(GIVEN ENTRIES begins)

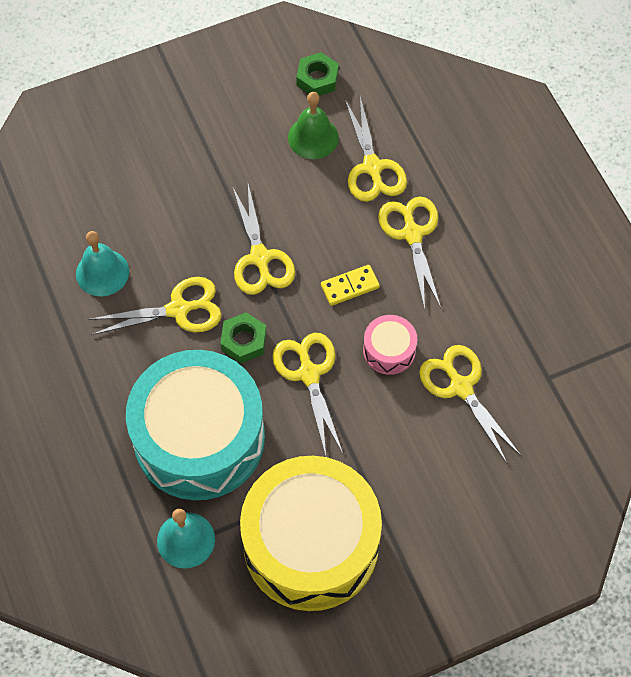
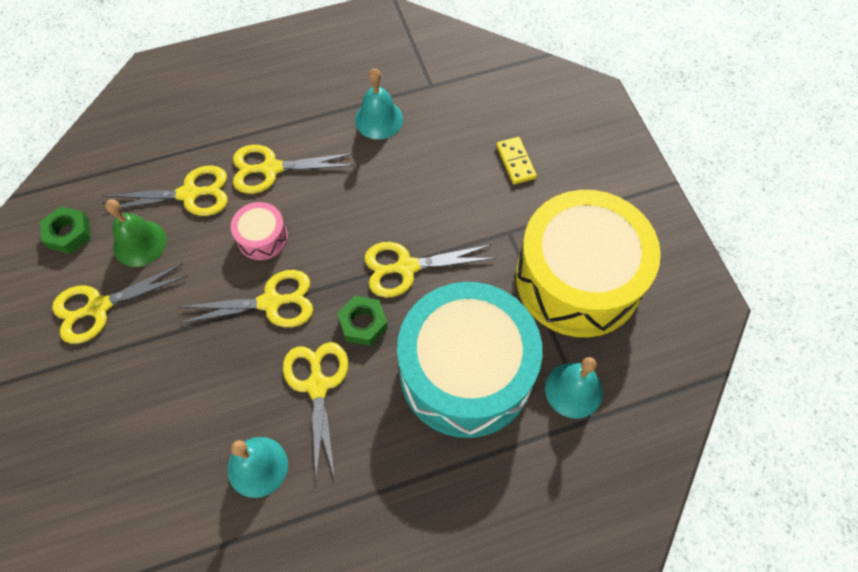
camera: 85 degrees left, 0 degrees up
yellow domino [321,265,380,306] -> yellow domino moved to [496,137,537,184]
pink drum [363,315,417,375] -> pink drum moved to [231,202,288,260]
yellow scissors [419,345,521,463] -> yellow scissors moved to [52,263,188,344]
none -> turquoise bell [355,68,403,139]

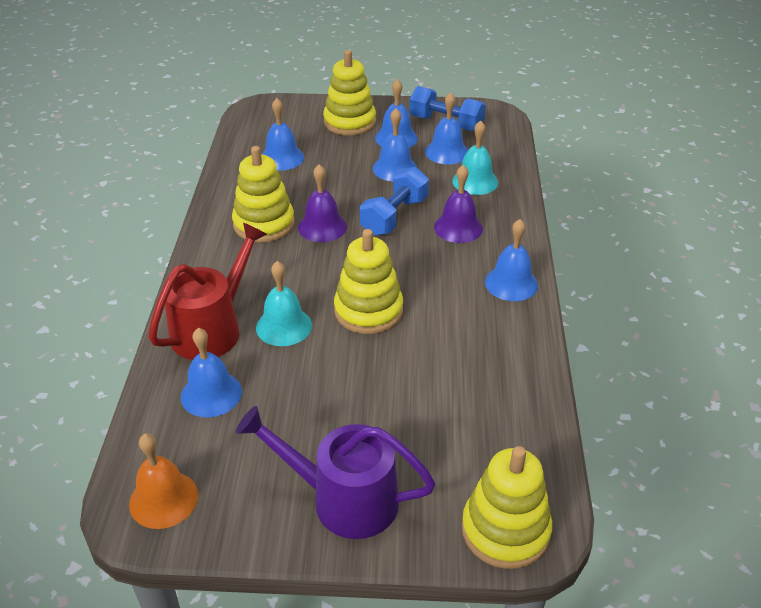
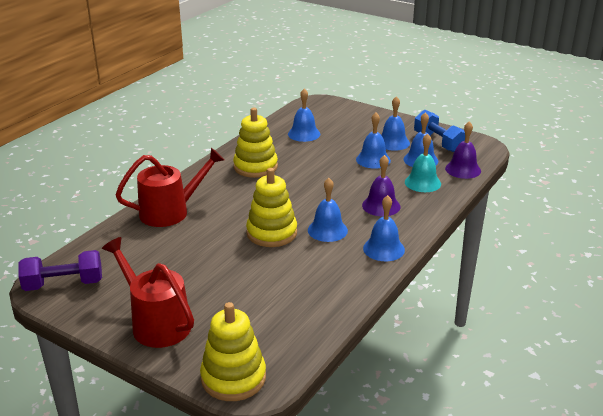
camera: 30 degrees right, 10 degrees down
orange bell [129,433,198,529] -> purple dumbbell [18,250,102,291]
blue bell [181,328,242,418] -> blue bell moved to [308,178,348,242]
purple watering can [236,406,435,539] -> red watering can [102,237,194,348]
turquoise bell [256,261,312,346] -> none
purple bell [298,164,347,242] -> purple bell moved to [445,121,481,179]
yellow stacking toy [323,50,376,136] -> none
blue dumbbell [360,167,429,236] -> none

(GIVEN ENTRIES ends)
(GIVEN ENTRIES begins)

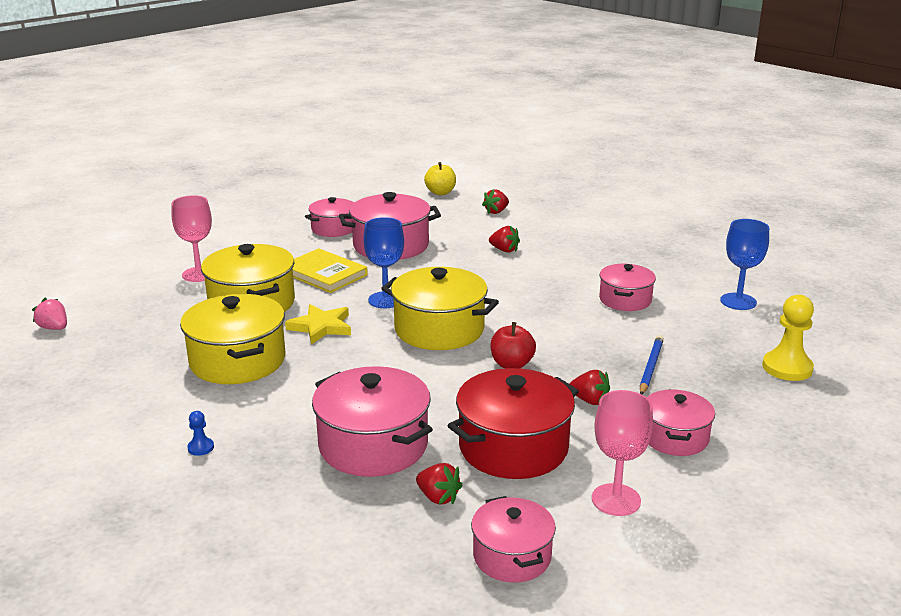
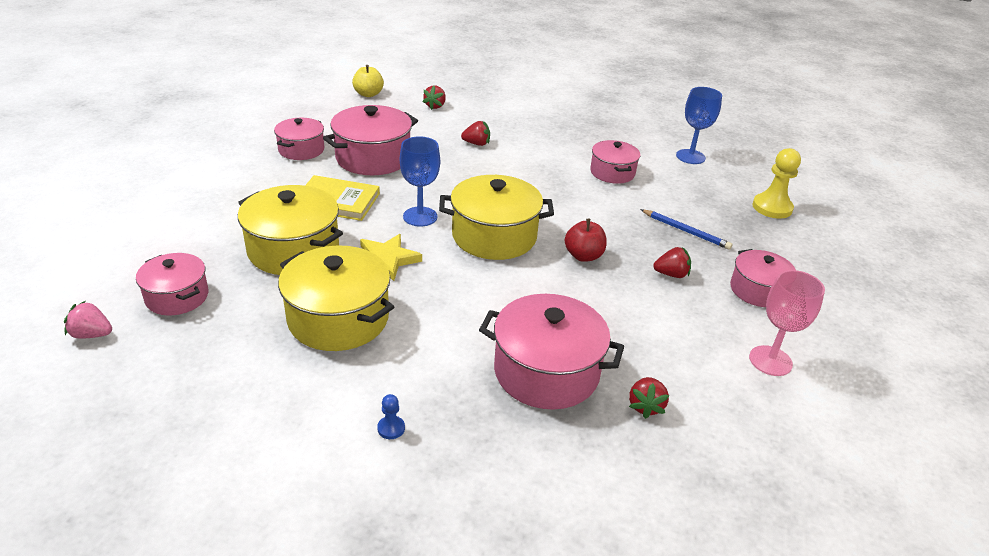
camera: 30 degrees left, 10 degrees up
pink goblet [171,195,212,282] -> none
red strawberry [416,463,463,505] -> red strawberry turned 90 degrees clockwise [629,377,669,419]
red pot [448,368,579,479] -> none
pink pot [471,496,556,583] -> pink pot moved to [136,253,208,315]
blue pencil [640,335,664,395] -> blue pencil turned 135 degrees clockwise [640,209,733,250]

(GIVEN ENTRIES ends)

TASK TO COMPLETE.
Between and including the line with "camera: 85 degrees left, 0 degrees up" and the line with "blue dumbbell [360,167,429,236] -> none", repeat every line exactly as it appears above, with pictures left out.

RESPONSE TO THE TASK.
camera: 85 degrees left, 0 degrees up
yellow domino [321,265,380,306] -> yellow domino moved to [496,137,537,184]
pink drum [363,315,417,375] -> pink drum moved to [231,202,288,260]
yellow scissors [419,345,521,463] -> yellow scissors moved to [52,263,188,344]
none -> turquoise bell [355,68,403,139]

camera: 30 degrees right, 10 degrees down
orange bell [129,433,198,529] -> purple dumbbell [18,250,102,291]
blue bell [181,328,242,418] -> blue bell moved to [308,178,348,242]
purple watering can [236,406,435,539] -> red watering can [102,237,194,348]
turquoise bell [256,261,312,346] -> none
purple bell [298,164,347,242] -> purple bell moved to [445,121,481,179]
yellow stacking toy [323,50,376,136] -> none
blue dumbbell [360,167,429,236] -> none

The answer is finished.